[[ DATA PROVIDED, beginning ]]
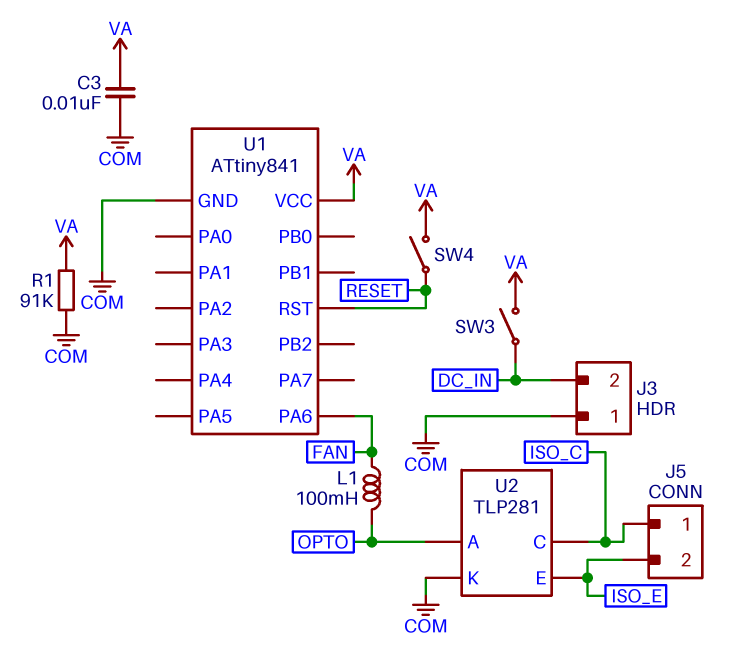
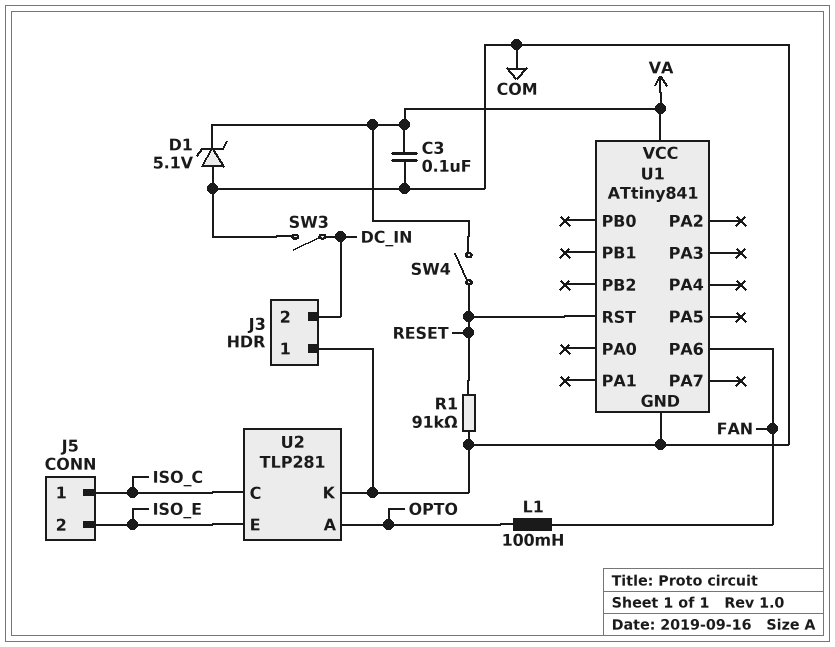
C3: 10nF (COM, VA) -> 100nF (COM, VA)
D1: none -> zener 5.1V (A COM, K VA)
R1: 91k (COM, VA) -> 91k (COM, RESET)
SW3: switch (DC_IN, VA) -> switch (COM, DC_IN)

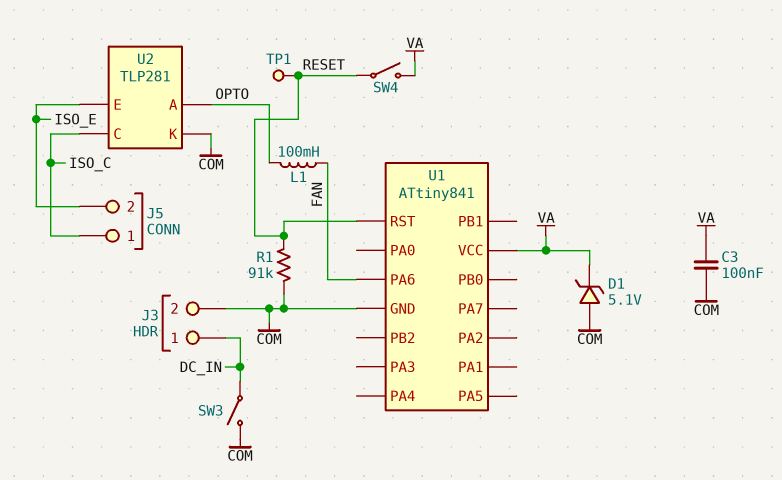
J3 pin 1: COM -> DC_IN
J3 pin 2: DC_IN -> COM
TP1: none -> test point (RESET)

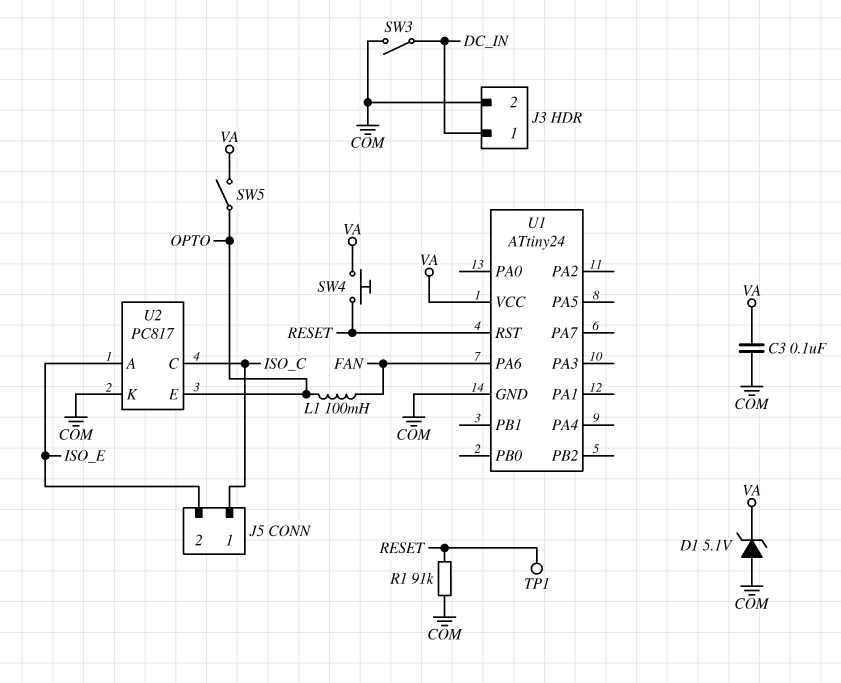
SW4: switch (RESET, VA) -> button (RESET, VA)
SW5: none -> switch (OPTO, VA)
U1: ATtiny841 -> ATtiny24
U2: TLP281 -> PC817
U2 pin A: OPTO -> ISO_E
U2 pin E: ISO_E -> OPTO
[[ DATA PROVIDED, end ]]
→ **TASK BRIEF**
Lines in the listing above that contain the word "switch" must be copied; leave out the rest.

→ **RESPONSE TO THE TASK**
SW3: switch (DC_IN, VA) -> switch (COM, DC_IN)
SW4: switch (RESET, VA) -> button (RESET, VA)
SW5: none -> switch (OPTO, VA)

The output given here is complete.